__Work order__
Return only the lines of the listing below that run from the line with "camera: 85 degrees left, 20 degrees up" through the line with "green wallet |", both ends included, exactly as written.

━━━ Dataset entries ━━━

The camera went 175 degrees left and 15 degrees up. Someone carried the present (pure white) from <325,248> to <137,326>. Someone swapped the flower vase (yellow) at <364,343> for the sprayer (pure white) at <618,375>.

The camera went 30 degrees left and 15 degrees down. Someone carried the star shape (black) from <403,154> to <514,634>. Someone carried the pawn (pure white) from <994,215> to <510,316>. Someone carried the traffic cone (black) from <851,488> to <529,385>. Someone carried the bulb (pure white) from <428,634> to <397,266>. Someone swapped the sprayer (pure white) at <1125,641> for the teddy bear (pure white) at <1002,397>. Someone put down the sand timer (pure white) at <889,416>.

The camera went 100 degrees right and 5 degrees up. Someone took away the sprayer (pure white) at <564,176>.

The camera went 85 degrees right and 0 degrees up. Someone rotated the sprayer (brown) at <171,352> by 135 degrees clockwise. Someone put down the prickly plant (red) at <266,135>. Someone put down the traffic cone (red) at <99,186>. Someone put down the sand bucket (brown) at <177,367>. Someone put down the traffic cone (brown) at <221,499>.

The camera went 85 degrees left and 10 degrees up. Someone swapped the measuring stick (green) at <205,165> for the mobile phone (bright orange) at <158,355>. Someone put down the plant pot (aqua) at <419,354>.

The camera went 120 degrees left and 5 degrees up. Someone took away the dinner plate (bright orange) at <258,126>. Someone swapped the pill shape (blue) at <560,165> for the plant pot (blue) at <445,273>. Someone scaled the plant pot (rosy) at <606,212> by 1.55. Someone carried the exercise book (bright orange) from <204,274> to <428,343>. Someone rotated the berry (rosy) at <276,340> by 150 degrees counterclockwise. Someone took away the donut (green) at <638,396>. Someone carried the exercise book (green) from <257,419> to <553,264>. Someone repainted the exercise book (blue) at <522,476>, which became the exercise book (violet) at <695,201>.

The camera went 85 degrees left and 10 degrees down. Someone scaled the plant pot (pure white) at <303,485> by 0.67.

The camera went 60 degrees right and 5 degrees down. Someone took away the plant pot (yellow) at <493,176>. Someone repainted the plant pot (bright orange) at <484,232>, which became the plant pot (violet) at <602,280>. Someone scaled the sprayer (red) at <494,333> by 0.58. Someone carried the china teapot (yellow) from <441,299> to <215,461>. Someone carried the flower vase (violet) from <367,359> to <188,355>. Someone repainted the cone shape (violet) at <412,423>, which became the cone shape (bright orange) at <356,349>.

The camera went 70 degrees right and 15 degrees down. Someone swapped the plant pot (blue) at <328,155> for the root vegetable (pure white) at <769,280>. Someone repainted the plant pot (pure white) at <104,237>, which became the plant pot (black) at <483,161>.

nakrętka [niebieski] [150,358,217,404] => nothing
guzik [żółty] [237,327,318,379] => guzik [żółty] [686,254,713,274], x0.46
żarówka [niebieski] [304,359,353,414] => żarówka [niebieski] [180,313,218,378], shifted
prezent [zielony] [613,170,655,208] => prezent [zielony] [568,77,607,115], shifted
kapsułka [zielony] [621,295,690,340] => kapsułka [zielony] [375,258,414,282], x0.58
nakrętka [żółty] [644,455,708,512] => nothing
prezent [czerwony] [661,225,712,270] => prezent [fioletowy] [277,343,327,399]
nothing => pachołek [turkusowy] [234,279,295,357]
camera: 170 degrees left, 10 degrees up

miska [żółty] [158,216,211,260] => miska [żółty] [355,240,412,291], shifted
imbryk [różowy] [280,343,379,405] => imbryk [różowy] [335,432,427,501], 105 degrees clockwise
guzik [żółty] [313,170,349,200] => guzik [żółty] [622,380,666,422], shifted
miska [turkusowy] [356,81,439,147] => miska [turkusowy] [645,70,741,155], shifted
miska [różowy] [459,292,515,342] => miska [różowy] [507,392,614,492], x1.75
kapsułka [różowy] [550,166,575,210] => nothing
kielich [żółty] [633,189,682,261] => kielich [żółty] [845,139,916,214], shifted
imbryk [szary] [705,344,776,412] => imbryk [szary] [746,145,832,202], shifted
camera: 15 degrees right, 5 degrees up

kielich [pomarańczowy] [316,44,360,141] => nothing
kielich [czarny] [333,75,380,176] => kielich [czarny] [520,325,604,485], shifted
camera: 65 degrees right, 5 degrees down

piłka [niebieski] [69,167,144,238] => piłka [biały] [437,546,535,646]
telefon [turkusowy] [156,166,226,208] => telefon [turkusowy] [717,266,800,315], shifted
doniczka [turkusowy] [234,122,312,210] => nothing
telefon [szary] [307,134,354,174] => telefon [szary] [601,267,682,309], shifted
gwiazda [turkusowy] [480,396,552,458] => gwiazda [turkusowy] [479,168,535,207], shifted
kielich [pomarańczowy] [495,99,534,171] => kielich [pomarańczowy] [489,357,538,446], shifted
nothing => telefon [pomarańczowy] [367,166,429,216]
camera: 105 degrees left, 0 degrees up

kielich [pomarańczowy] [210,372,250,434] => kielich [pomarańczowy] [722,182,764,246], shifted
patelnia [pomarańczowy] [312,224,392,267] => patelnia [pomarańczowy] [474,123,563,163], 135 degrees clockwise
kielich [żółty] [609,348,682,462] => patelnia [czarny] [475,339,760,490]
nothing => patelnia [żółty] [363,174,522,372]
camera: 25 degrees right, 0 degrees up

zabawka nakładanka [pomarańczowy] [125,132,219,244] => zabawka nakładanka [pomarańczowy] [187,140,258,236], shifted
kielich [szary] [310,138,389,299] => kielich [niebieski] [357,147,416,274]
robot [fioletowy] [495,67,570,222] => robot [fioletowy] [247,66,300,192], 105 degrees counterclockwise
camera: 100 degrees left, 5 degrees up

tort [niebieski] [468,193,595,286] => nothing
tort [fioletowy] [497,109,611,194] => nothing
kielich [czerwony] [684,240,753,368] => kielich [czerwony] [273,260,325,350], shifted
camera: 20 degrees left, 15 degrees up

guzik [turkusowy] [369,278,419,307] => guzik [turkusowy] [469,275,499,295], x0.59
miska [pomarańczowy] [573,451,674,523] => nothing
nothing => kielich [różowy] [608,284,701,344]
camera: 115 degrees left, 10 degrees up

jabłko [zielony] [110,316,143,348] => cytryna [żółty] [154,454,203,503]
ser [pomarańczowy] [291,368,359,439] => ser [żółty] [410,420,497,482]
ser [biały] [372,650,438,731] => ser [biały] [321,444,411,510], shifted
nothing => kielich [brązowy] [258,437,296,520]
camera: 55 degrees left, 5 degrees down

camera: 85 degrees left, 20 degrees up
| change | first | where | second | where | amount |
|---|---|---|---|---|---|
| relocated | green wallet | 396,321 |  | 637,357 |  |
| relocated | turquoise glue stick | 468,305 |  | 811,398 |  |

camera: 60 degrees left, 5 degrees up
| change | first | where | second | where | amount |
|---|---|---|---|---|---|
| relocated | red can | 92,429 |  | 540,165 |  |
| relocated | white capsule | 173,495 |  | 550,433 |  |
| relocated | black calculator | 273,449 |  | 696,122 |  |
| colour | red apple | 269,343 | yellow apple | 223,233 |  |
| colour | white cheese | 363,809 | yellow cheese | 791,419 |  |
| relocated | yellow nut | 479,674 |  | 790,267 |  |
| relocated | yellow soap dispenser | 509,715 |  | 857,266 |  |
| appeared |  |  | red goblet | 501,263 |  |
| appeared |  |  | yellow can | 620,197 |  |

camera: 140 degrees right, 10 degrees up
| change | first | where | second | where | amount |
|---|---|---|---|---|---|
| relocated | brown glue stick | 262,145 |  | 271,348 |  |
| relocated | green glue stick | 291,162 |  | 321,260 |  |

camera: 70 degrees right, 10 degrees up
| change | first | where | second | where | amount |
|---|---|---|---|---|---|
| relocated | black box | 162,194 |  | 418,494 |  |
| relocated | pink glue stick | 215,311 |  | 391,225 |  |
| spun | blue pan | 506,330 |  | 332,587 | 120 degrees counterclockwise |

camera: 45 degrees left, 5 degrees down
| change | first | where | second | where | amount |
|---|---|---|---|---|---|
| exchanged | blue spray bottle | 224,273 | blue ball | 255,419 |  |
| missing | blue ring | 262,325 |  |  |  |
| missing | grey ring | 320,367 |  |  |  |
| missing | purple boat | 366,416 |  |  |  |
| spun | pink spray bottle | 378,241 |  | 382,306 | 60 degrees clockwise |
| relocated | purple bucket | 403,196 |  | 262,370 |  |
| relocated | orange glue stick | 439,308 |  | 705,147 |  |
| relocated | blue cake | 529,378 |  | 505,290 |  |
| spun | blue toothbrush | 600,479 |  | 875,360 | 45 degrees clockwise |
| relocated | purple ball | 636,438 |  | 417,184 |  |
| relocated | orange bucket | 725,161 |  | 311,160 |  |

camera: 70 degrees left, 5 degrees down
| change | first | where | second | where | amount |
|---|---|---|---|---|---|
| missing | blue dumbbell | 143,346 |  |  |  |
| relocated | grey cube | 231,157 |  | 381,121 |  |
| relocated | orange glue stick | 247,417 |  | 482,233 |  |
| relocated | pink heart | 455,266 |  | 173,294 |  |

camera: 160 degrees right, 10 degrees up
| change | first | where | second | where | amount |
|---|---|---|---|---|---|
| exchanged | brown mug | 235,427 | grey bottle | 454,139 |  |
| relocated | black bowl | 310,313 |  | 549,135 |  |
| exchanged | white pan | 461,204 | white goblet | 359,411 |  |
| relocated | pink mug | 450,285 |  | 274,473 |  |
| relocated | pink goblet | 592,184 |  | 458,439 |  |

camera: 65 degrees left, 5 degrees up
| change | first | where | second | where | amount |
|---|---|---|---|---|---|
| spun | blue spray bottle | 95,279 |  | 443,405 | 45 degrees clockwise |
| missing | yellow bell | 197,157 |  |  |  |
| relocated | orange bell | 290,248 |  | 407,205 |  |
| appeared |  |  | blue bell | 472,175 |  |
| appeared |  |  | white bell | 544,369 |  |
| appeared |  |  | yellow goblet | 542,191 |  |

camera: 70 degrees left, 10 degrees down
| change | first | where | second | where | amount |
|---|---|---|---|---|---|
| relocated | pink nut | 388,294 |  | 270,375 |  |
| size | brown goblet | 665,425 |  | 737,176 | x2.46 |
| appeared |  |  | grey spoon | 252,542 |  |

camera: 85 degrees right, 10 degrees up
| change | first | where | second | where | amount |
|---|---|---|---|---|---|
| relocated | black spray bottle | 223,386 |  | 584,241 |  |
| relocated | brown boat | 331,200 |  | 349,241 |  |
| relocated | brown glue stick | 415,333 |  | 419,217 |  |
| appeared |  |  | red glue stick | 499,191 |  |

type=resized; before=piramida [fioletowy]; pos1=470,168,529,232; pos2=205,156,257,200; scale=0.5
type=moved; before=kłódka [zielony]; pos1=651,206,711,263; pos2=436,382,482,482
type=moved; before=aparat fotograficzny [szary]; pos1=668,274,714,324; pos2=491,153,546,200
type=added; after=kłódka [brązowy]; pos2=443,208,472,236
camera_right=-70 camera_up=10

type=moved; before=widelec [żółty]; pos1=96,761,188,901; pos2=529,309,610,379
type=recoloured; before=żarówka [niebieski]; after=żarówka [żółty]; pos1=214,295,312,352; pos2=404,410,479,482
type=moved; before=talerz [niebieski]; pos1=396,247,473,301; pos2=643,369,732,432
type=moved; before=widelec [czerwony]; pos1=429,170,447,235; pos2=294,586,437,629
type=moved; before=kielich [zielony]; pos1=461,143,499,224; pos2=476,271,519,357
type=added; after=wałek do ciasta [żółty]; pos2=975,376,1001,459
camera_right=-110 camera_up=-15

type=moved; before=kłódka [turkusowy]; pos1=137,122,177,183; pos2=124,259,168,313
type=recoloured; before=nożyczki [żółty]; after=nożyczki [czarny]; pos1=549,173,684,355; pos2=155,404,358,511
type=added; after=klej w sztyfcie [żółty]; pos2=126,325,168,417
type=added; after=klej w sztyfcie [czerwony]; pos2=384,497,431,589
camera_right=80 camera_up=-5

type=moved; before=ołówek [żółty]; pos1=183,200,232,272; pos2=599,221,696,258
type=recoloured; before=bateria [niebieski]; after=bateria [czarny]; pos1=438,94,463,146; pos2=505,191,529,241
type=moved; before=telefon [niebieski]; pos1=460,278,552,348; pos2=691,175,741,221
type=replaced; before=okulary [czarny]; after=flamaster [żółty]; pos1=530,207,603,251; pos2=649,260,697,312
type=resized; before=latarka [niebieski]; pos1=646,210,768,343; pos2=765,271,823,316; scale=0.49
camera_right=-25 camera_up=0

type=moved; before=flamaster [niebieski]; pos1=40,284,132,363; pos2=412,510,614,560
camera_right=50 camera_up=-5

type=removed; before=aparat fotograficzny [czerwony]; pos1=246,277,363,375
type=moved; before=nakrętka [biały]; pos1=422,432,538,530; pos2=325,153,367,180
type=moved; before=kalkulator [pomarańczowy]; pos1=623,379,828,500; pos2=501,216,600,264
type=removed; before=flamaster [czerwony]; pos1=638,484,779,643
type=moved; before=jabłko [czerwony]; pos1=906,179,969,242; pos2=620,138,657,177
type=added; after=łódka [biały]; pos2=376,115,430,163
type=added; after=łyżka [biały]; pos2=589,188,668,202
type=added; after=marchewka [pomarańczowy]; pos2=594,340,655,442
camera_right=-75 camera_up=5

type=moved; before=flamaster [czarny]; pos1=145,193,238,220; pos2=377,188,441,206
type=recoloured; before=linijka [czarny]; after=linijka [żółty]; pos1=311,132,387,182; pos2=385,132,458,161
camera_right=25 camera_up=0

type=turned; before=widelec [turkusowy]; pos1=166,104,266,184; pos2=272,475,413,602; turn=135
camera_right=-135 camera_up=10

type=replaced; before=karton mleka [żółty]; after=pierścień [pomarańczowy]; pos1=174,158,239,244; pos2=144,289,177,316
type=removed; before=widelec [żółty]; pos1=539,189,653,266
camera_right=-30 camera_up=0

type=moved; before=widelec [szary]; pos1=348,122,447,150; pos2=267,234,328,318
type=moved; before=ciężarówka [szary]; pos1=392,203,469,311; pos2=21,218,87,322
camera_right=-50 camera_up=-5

━━━

__Solution to this task__
camera: 85 degrees left, 20 degrees up
| change | first | where | second | where | amount |
|---|---|---|---|---|---|
| relocated | green wallet | 396,321 |  | 637,357 |  |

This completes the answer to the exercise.